◆ **PROBLEM DETAILS**:
Exact copy, no pictures: return all the data below as written.

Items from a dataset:
-- -- --

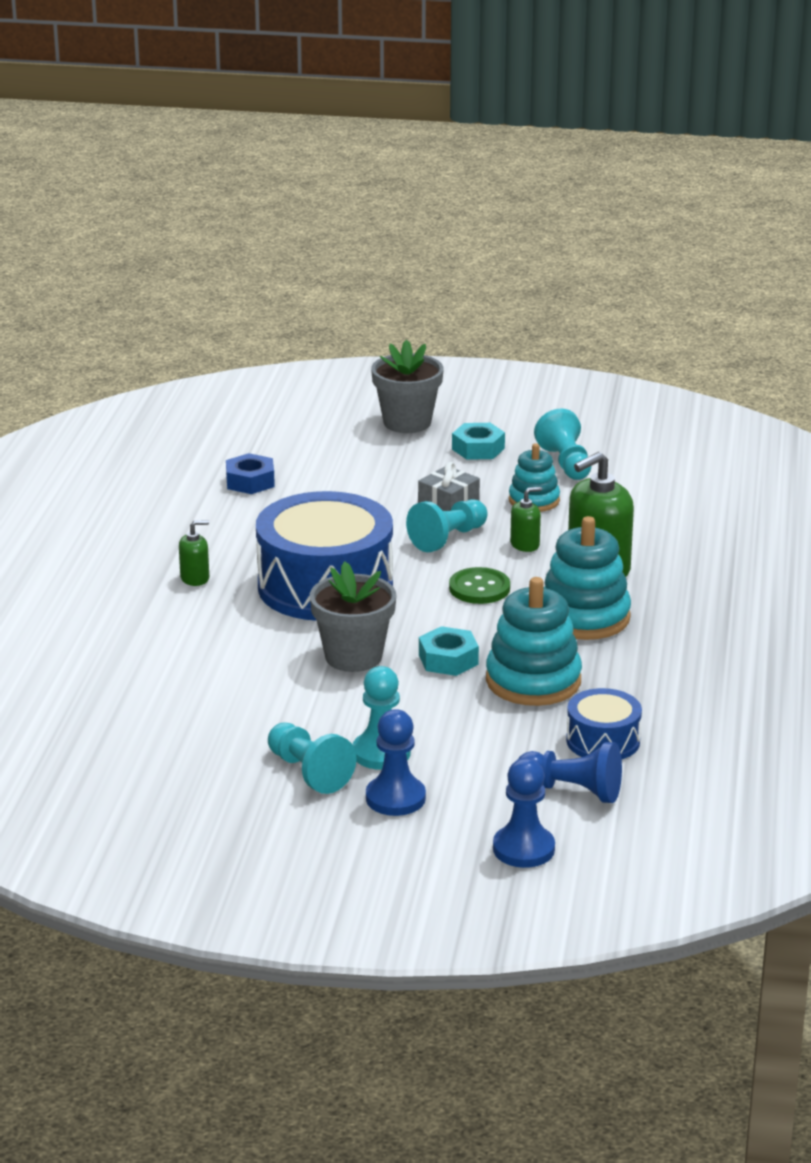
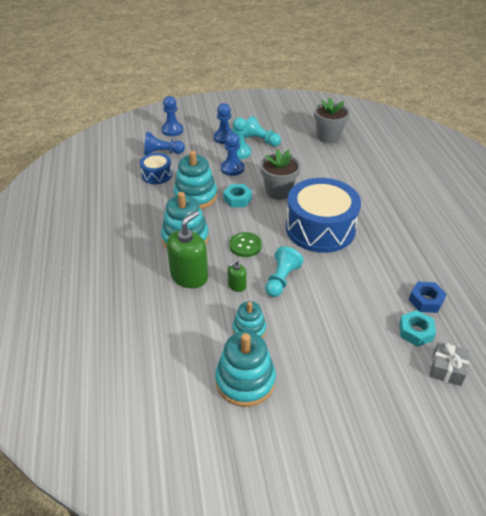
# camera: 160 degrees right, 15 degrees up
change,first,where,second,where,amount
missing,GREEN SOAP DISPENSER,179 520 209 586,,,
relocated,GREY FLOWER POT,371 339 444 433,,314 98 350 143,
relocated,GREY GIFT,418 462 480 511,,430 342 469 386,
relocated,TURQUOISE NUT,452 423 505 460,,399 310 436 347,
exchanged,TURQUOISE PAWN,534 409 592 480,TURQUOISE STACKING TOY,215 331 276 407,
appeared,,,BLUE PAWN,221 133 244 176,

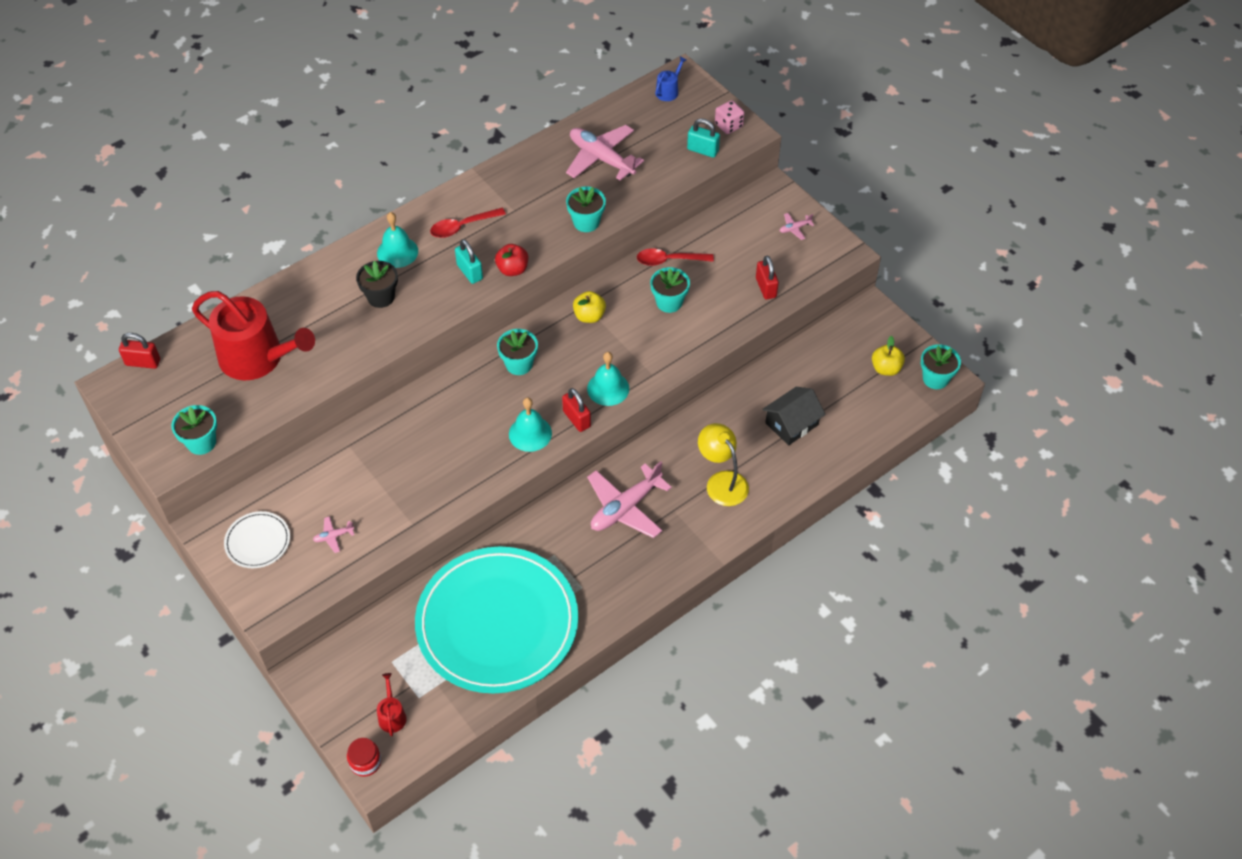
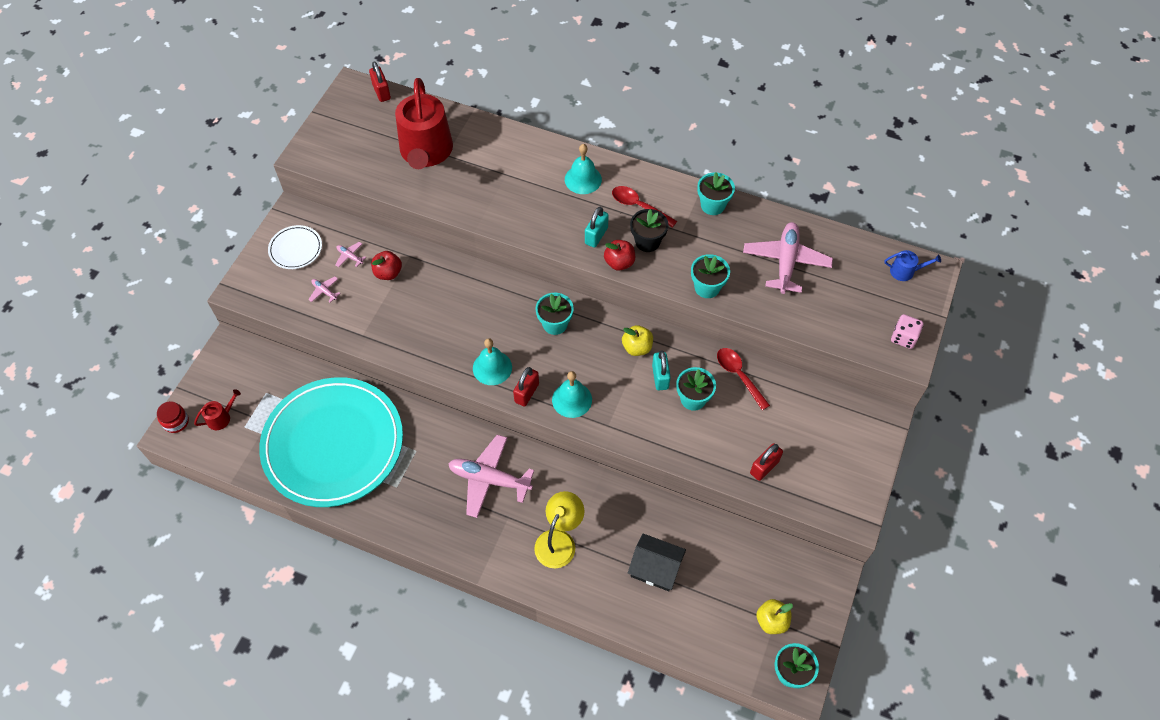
# camera: 60 degrees right, 5 degrees up
change,first,where,second,where,amount
relocated,TURQUOISE FLOWER POT,171 405 217 455,,697 172 735 215,
relocated,BLACK FLOWER POT,356 261 398 308,,630 209 668 252,
relocated,TURQUOISE PADLOCK,687 118 720 158,,652 350 671 390,
relocated,PINK PLANE,780 213 814 240,,335 242 366 267,
appeared,,,RED APPLE,371 251 402 280,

-- -- --

◆ **TASK OUTPUT**:
# camera: 160 degrees right, 15 degrees up
change,first,where,second,where,amount
missing,GREEN SOAP DISPENSER,179 520 209 586,,,
relocated,GREY FLOWER POT,371 339 444 433,,314 98 350 143,
relocated,GREY GIFT,418 462 480 511,,430 342 469 386,
relocated,TURQUOISE NUT,452 423 505 460,,399 310 436 347,
exchanged,TURQUOISE PAWN,534 409 592 480,TURQUOISE STACKING TOY,215 331 276 407,
appeared,,,BLUE PAWN,221 133 244 176,

# camera: 60 degrees right, 5 degrees up
change,first,where,second,where,amount
relocated,TURQUOISE FLOWER POT,171 405 217 455,,697 172 735 215,
relocated,BLACK FLOWER POT,356 261 398 308,,630 209 668 252,
relocated,TURQUOISE PADLOCK,687 118 720 158,,652 350 671 390,
relocated,PINK PLANE,780 213 814 240,,335 242 366 267,
appeared,,,RED APPLE,371 251 402 280,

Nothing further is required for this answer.